▸ TO DO:
Restate word for word the lines in the listing below, starting at the line containing "red strawberry: 3 -> 5" and ending at the line containing "pink phone: 11 -> 9", both included; leave out the rest.

▸ GIVEN RECORDS:
Segment Open

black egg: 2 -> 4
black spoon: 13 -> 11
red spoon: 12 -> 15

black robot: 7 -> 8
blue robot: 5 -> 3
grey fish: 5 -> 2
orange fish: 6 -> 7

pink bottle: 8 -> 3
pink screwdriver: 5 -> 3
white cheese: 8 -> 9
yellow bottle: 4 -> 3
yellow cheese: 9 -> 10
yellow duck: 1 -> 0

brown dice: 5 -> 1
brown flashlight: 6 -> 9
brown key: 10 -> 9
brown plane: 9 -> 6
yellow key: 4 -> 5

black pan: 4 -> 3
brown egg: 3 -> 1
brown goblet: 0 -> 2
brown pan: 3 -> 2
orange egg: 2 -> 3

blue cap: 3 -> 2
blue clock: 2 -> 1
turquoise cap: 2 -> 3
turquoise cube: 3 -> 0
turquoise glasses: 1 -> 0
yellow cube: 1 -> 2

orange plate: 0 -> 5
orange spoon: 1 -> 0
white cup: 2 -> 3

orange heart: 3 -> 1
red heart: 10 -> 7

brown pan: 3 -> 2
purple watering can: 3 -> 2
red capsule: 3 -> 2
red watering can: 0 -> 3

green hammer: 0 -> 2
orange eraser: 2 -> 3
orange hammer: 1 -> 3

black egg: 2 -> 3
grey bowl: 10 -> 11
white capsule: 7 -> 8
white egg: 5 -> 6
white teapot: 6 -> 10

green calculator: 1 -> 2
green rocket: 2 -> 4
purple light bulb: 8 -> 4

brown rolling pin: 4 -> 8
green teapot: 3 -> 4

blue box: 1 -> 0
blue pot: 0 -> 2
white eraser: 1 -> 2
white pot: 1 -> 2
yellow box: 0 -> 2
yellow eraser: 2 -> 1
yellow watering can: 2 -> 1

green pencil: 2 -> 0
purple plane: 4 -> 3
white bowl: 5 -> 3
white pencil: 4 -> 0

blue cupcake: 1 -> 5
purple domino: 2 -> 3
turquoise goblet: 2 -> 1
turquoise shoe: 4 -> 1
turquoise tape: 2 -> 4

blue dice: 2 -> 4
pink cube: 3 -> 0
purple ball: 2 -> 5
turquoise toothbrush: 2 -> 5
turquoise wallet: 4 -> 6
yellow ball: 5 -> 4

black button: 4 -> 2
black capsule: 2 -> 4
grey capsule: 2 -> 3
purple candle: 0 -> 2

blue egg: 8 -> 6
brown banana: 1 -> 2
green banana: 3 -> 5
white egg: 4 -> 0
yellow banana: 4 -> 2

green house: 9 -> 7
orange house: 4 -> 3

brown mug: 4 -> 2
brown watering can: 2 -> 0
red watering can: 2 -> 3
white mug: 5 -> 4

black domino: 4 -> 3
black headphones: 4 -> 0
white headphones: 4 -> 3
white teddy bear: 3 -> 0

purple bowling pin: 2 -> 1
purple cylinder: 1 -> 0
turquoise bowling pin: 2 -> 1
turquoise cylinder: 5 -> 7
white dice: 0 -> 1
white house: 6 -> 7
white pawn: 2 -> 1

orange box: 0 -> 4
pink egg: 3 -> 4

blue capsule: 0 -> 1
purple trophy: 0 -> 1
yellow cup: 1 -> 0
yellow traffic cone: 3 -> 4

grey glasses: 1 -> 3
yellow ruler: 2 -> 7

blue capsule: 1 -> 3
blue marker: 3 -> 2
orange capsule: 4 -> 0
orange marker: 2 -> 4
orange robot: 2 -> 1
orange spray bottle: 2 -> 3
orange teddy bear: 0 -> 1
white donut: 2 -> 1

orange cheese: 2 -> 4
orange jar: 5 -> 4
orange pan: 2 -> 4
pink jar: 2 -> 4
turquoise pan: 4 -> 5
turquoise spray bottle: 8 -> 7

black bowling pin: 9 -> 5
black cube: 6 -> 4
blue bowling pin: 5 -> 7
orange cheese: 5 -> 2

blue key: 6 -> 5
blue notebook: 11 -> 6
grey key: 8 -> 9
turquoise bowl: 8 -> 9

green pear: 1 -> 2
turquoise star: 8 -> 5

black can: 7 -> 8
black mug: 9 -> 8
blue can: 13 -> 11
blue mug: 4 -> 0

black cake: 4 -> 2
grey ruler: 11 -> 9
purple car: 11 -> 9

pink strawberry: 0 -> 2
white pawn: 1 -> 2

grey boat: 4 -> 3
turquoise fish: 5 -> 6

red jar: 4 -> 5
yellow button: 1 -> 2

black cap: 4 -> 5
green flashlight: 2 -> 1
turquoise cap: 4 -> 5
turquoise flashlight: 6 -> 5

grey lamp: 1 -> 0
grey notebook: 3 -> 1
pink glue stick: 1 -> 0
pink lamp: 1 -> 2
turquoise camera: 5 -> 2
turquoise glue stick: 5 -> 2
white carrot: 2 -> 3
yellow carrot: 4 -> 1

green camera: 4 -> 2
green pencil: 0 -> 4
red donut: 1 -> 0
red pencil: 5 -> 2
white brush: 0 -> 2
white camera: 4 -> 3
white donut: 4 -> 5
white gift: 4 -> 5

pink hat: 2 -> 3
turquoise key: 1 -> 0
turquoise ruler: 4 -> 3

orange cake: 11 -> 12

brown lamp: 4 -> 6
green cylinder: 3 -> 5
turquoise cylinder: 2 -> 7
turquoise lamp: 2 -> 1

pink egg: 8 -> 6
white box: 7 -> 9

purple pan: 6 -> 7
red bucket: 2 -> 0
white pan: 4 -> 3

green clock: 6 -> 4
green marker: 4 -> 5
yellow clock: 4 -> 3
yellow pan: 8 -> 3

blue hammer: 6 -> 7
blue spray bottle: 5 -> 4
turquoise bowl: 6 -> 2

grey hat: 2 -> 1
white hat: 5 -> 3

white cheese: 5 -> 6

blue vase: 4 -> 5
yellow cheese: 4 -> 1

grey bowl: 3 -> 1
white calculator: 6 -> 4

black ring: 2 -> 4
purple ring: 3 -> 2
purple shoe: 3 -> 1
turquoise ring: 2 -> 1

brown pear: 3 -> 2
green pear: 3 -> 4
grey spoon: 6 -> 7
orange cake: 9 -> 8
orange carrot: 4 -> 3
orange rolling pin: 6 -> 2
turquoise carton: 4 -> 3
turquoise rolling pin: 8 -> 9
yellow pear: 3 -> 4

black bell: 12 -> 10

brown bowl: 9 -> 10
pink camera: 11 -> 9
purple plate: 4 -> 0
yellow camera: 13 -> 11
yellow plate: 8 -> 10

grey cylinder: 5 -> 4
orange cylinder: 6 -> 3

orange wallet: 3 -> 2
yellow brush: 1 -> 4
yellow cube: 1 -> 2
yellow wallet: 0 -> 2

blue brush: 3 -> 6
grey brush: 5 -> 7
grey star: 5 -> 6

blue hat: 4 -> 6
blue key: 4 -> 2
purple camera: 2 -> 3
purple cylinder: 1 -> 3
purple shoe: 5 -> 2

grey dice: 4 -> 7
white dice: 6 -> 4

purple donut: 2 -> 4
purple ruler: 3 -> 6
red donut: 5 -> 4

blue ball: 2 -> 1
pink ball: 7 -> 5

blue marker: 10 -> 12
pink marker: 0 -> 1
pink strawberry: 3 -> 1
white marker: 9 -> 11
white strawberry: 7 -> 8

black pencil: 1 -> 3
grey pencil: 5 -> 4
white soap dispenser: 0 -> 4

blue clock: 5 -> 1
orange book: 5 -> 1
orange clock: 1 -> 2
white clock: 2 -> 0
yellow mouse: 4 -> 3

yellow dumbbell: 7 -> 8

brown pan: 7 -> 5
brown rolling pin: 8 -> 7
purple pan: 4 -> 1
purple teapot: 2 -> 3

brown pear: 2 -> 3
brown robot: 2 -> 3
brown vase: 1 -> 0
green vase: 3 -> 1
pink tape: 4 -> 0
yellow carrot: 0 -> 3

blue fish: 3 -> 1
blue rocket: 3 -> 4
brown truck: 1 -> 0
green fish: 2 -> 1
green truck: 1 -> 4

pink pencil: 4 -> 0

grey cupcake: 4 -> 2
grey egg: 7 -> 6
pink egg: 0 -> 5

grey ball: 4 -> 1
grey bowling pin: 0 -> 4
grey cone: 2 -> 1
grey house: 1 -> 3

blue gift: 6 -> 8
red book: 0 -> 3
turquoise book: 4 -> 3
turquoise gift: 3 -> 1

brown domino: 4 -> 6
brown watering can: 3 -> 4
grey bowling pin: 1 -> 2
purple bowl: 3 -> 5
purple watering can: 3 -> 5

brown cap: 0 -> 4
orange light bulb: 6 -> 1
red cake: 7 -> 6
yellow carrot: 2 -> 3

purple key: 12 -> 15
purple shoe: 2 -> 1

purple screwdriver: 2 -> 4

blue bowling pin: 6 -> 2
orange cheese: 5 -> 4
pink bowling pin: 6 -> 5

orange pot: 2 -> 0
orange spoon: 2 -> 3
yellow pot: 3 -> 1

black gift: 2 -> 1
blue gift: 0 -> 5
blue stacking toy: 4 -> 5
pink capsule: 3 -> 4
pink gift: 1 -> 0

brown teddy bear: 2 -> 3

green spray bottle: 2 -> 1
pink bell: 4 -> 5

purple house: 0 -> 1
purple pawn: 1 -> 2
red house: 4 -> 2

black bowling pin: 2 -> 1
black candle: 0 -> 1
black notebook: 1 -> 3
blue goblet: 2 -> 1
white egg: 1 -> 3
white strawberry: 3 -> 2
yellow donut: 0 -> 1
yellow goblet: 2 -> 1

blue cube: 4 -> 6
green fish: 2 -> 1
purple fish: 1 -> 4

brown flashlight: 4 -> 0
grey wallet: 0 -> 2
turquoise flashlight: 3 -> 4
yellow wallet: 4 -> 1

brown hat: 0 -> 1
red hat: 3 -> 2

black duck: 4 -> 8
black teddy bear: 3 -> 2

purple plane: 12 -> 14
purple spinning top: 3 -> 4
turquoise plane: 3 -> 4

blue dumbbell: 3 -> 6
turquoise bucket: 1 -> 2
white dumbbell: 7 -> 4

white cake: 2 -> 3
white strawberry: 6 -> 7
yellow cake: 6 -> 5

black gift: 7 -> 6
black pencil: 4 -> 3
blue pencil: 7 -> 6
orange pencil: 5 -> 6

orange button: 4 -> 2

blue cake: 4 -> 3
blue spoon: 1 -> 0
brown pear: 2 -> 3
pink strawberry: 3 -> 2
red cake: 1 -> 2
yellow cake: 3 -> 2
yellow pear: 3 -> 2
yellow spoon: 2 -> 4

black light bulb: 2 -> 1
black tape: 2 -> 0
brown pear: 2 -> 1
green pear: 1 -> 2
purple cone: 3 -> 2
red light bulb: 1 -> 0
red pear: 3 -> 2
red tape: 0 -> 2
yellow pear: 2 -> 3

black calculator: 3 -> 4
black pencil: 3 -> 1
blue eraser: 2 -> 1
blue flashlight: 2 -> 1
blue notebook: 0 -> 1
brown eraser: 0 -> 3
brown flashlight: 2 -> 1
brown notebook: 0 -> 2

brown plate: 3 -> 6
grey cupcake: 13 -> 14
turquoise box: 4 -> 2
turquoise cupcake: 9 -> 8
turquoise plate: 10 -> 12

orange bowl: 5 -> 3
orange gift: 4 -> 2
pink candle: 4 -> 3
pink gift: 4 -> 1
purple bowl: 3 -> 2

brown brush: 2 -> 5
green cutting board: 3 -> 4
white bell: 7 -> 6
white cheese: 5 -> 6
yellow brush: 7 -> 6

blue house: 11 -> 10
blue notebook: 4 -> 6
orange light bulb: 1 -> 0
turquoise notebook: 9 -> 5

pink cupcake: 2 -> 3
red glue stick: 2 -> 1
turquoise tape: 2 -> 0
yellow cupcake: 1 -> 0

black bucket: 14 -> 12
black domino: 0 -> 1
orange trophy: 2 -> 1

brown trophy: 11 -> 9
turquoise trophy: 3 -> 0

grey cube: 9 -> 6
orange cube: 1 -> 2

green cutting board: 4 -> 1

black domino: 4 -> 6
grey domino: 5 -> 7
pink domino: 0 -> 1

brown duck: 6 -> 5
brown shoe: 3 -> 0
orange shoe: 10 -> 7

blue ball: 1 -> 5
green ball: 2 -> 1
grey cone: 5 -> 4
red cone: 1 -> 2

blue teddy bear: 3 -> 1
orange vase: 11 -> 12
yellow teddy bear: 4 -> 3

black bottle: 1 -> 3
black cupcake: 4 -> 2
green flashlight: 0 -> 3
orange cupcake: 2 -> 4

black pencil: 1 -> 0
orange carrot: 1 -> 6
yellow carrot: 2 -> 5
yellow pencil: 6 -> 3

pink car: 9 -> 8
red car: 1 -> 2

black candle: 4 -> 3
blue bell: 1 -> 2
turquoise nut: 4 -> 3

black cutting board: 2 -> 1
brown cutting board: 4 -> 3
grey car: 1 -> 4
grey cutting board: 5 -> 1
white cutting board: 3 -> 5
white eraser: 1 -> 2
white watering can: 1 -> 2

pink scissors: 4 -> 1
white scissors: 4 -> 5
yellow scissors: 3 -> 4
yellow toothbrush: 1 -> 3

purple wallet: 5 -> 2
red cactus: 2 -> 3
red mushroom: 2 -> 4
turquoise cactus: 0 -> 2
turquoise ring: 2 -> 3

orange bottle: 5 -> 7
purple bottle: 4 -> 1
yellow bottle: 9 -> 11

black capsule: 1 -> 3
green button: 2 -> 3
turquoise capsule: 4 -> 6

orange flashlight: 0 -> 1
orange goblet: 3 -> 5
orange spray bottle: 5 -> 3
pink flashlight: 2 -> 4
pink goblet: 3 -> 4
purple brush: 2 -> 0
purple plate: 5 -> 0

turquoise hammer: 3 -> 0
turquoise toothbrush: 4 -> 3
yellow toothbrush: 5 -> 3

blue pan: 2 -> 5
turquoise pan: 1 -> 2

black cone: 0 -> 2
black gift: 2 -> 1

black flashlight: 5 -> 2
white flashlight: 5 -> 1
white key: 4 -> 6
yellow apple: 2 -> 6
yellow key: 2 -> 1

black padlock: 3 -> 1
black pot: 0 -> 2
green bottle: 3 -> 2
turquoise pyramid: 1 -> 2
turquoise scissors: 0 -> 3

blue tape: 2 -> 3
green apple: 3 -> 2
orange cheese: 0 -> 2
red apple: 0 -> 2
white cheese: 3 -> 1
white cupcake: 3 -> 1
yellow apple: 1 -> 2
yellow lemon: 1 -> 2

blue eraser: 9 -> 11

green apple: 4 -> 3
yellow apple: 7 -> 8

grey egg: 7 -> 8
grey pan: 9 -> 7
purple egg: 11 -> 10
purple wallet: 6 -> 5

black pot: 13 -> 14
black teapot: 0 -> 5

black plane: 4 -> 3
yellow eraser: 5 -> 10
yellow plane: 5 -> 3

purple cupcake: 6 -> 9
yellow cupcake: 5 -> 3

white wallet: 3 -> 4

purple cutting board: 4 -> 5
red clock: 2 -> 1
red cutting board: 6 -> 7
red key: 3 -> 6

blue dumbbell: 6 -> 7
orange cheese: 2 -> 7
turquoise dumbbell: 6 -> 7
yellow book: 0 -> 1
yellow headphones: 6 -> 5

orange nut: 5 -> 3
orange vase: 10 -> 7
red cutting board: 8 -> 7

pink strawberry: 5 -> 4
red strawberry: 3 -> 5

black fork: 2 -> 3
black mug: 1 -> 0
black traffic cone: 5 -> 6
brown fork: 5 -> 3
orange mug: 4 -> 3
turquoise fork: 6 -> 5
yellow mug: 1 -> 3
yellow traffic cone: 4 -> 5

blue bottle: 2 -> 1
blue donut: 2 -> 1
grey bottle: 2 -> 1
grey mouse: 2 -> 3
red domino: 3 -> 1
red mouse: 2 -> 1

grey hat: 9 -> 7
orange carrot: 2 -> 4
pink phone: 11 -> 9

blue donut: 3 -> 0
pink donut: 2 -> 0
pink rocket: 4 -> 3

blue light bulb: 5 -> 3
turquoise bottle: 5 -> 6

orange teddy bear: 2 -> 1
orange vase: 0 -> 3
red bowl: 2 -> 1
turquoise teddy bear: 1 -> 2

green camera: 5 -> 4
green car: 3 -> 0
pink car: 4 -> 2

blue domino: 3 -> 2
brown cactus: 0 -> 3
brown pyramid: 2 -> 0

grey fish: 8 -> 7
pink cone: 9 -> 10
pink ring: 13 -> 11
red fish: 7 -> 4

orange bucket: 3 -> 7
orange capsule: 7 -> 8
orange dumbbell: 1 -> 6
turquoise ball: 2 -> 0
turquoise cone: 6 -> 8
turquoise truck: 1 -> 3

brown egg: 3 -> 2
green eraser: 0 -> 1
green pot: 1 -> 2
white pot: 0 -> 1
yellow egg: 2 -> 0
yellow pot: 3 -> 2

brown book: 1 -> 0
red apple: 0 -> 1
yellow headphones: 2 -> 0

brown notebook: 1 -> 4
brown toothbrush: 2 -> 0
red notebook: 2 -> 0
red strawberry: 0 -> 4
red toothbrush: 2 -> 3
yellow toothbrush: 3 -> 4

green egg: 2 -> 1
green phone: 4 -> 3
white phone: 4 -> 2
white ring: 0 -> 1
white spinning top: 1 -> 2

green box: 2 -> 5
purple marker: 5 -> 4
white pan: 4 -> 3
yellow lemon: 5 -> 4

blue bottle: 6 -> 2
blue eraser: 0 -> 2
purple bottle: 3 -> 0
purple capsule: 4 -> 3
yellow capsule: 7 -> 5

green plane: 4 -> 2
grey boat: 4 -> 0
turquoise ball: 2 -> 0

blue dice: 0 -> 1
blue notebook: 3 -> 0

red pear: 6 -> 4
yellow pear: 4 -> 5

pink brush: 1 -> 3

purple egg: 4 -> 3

Segment Closed

▸ RESULT OF THIS EXERCISE:
red strawberry: 3 -> 5

black fork: 2 -> 3
black mug: 1 -> 0
black traffic cone: 5 -> 6
brown fork: 5 -> 3
orange mug: 4 -> 3
turquoise fork: 6 -> 5
yellow mug: 1 -> 3
yellow traffic cone: 4 -> 5

blue bottle: 2 -> 1
blue donut: 2 -> 1
grey bottle: 2 -> 1
grey mouse: 2 -> 3
red domino: 3 -> 1
red mouse: 2 -> 1

grey hat: 9 -> 7
orange carrot: 2 -> 4
pink phone: 11 -> 9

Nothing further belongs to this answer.